Copy exactly the lines of the records below, and only those lines, beginning with the line that contains "red nut: [338,239,385,286]" and ending with the line that contains "white truck: none".

• [Records supplied]:
----

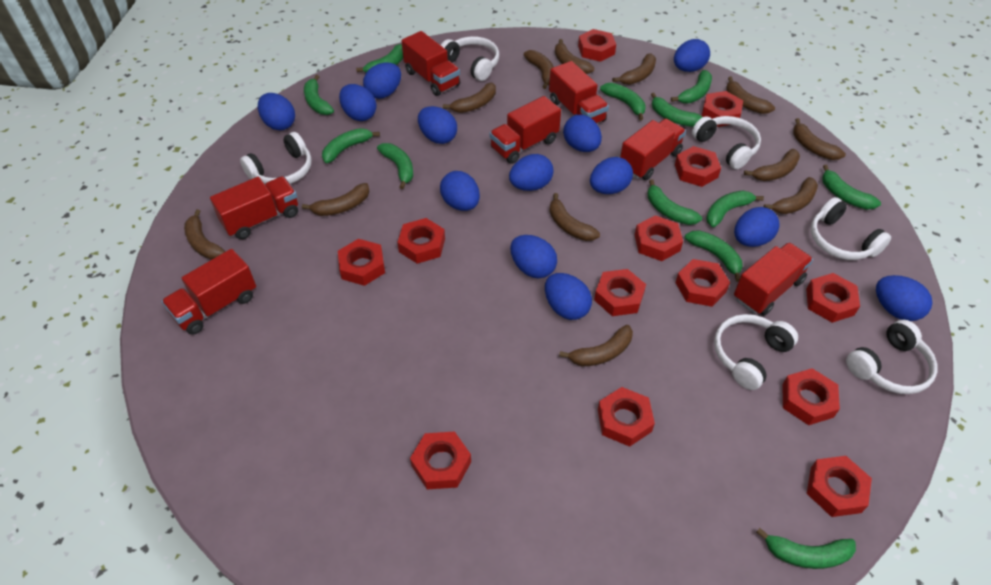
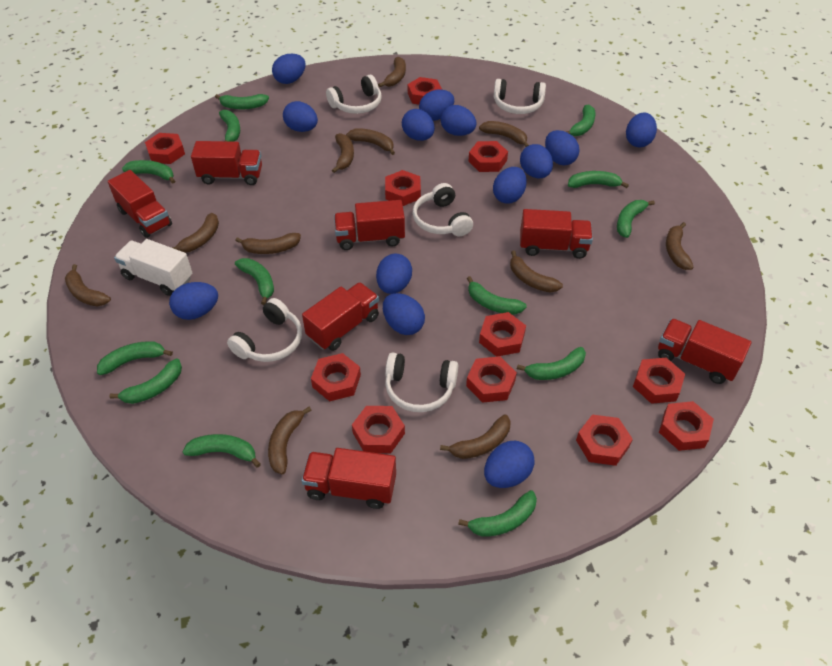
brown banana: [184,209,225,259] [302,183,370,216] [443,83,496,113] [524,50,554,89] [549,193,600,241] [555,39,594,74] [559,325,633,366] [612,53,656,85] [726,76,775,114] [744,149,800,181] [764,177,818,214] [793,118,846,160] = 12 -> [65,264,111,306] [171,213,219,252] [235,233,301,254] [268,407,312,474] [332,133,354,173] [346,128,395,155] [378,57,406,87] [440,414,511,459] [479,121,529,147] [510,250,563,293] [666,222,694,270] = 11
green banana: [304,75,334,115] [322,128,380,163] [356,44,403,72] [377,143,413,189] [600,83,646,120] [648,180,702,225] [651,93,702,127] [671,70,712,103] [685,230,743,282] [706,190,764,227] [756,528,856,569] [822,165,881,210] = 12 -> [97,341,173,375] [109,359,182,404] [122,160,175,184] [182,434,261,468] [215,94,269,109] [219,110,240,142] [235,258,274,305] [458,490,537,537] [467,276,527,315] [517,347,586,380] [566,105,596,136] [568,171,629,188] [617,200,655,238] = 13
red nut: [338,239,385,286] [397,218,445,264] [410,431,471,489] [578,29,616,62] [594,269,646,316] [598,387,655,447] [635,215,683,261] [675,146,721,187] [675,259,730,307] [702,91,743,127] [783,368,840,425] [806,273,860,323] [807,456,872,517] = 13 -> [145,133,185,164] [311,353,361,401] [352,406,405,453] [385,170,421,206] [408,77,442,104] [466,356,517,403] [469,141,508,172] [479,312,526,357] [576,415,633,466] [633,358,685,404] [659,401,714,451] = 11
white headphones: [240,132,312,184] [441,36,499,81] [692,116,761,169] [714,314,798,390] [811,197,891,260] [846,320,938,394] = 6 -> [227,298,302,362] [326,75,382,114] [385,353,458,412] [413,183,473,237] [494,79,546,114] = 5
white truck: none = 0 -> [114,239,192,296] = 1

----

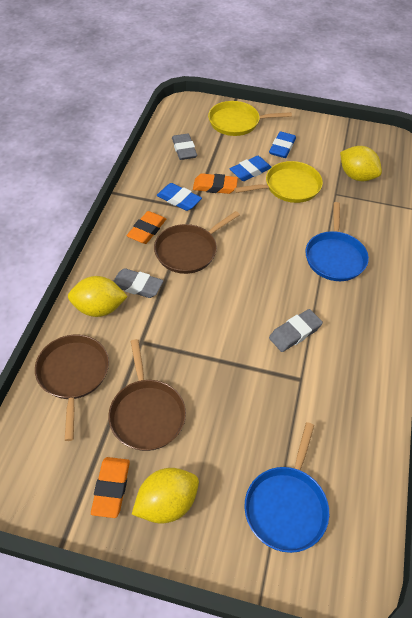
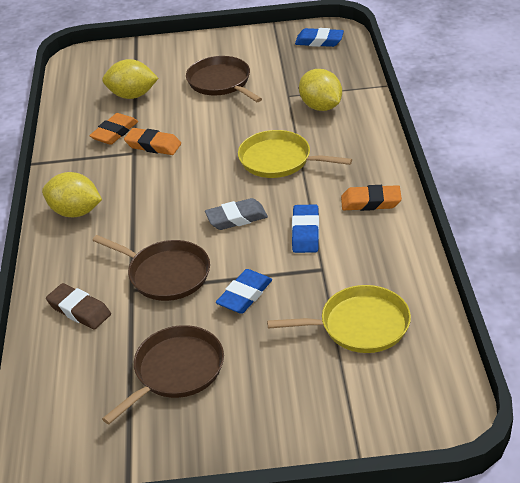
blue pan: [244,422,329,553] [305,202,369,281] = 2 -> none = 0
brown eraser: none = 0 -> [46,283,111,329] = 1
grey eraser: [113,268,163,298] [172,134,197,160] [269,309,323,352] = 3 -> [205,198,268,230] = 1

----

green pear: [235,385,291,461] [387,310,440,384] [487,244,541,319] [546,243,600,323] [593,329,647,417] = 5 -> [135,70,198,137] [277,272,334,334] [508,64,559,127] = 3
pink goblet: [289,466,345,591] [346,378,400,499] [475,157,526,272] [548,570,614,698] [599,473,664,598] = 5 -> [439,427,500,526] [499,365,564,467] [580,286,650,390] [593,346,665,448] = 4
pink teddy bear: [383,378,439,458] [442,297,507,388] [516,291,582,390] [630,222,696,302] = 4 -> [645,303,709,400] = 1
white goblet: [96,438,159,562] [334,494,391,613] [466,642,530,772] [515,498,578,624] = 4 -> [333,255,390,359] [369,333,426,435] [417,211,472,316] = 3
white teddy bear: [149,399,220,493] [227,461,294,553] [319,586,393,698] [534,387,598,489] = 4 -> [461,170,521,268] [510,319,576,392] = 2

----

• [Result of the exercise]:
red nut: [338,239,385,286] [397,218,445,264] [410,431,471,489] [578,29,616,62] [594,269,646,316] [598,387,655,447] [635,215,683,261] [675,146,721,187] [675,259,730,307] [702,91,743,127] [783,368,840,425] [806,273,860,323] [807,456,872,517] = 13 -> [145,133,185,164] [311,353,361,401] [352,406,405,453] [385,170,421,206] [408,77,442,104] [466,356,517,403] [469,141,508,172] [479,312,526,357] [576,415,633,466] [633,358,685,404] [659,401,714,451] = 11
white headphones: [240,132,312,184] [441,36,499,81] [692,116,761,169] [714,314,798,390] [811,197,891,260] [846,320,938,394] = 6 -> [227,298,302,362] [326,75,382,114] [385,353,458,412] [413,183,473,237] [494,79,546,114] = 5
white truck: none = 0 -> [114,239,192,296] = 1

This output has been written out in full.